About this exercise:
Check each line of the listing below for the string "ellipse", then copy every line that has it.

Provided records:
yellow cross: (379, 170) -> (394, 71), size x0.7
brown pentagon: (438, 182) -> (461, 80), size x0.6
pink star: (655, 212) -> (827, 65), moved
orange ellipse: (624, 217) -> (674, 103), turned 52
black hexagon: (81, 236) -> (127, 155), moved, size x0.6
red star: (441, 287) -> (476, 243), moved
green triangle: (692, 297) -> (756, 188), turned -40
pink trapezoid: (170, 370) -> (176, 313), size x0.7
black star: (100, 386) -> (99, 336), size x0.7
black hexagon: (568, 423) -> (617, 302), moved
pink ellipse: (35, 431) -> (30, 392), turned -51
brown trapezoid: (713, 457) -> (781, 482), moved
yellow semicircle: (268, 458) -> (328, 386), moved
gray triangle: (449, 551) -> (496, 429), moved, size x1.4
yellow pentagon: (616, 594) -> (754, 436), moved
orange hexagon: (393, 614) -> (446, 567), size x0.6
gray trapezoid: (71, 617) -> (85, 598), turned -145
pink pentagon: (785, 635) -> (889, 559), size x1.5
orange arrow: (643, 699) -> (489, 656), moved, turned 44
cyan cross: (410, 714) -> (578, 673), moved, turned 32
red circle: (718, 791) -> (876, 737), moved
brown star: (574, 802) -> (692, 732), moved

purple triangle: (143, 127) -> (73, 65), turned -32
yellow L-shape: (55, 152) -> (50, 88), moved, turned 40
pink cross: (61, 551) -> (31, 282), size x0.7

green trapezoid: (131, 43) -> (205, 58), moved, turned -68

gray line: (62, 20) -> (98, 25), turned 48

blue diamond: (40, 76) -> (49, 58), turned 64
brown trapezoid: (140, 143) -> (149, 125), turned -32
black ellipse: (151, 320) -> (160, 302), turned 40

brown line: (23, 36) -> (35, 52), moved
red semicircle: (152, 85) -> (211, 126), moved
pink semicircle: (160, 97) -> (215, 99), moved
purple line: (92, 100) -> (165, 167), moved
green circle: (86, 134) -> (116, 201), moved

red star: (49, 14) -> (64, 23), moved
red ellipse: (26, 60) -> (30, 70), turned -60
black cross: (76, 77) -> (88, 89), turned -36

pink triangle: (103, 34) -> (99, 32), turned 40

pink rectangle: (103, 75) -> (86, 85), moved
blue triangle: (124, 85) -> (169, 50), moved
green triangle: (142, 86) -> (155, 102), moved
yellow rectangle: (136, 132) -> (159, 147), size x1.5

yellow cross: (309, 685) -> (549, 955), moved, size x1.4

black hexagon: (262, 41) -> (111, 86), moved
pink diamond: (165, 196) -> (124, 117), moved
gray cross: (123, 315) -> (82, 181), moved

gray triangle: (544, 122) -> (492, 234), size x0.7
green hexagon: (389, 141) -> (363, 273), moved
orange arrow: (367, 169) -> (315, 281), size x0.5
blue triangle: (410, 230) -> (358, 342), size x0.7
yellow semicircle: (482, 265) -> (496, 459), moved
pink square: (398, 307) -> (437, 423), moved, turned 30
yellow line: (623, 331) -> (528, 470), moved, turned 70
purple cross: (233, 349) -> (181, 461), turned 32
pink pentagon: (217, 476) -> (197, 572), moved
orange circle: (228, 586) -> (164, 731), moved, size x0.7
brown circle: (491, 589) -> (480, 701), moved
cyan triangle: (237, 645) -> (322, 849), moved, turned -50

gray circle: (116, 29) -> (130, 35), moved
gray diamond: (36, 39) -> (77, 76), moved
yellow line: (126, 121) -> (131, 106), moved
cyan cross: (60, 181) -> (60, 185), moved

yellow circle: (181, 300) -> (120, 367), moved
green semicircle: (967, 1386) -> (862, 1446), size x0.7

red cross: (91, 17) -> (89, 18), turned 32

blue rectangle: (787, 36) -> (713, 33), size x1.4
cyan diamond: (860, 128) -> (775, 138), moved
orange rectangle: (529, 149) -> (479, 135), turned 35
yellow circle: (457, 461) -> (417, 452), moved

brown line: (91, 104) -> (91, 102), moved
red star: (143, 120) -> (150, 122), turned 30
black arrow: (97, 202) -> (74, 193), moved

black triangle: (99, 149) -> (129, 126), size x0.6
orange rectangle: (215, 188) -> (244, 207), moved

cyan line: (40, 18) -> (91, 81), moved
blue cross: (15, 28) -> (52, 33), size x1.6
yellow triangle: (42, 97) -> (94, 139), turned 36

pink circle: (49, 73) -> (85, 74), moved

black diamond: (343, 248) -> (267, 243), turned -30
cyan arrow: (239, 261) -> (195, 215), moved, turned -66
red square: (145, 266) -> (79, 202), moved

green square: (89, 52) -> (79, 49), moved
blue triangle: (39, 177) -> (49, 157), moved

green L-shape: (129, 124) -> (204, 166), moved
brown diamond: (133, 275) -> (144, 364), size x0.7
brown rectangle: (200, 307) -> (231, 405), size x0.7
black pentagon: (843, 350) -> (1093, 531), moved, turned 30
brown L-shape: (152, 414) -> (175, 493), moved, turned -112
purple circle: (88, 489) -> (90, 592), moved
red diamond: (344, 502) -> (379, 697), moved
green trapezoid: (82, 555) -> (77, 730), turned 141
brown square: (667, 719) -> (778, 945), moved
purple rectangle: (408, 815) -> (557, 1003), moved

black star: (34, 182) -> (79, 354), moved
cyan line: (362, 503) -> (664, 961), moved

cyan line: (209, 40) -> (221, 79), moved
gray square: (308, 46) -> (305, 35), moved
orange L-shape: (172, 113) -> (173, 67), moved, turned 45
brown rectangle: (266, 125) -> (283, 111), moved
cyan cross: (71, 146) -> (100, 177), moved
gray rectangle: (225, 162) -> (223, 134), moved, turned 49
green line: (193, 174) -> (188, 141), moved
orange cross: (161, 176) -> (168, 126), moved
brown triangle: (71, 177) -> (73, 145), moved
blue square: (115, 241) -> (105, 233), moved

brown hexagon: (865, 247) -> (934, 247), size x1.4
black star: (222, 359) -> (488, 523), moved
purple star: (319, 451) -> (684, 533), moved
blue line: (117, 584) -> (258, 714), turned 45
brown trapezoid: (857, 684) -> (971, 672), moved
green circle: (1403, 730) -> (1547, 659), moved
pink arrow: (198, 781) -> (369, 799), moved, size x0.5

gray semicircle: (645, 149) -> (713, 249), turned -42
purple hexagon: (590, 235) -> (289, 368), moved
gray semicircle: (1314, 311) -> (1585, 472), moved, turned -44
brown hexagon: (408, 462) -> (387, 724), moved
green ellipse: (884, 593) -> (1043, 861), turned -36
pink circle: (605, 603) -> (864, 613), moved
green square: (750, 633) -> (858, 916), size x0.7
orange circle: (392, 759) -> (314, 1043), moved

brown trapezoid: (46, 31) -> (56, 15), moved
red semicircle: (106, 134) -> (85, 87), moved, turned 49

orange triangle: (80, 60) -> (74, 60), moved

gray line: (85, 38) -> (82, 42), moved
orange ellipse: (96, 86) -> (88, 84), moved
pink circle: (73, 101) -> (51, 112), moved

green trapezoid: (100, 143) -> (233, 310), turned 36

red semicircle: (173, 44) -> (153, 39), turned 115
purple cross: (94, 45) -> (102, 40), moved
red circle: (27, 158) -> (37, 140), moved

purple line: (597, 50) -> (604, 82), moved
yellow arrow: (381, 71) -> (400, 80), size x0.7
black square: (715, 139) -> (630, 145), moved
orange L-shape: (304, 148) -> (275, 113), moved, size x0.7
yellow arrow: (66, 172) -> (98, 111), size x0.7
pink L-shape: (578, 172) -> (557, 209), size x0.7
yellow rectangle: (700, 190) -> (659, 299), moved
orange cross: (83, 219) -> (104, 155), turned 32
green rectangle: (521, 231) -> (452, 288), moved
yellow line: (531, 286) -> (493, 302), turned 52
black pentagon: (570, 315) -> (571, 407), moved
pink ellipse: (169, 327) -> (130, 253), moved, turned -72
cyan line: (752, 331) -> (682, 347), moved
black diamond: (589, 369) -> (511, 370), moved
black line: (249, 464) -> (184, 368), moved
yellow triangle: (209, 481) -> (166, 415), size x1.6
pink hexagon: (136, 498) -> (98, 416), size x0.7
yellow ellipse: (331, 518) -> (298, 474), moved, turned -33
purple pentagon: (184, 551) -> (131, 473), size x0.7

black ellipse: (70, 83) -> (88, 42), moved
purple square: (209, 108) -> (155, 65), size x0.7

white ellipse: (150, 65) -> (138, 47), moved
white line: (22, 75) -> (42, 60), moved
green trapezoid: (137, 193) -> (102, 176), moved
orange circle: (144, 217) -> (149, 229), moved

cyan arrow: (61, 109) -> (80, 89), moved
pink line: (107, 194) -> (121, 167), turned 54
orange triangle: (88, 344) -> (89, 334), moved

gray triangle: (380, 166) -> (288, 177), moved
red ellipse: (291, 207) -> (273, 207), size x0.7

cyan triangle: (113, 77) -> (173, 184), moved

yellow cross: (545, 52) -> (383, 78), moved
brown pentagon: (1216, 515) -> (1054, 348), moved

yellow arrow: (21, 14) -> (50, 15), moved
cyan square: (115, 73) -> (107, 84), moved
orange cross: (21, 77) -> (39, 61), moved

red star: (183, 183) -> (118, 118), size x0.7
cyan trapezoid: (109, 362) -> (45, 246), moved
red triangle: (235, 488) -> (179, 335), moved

Response for this exercise:
orange ellipse: (624, 217) -> (674, 103), turned 52
pink ellipse: (35, 431) -> (30, 392), turned -51
black ellipse: (151, 320) -> (160, 302), turned 40
red ellipse: (26, 60) -> (30, 70), turned -60
green ellipse: (884, 593) -> (1043, 861), turned -36
orange ellipse: (96, 86) -> (88, 84), moved
pink ellipse: (169, 327) -> (130, 253), moved, turned -72
yellow ellipse: (331, 518) -> (298, 474), moved, turned -33
black ellipse: (70, 83) -> (88, 42), moved
white ellipse: (150, 65) -> (138, 47), moved
red ellipse: (291, 207) -> (273, 207), size x0.7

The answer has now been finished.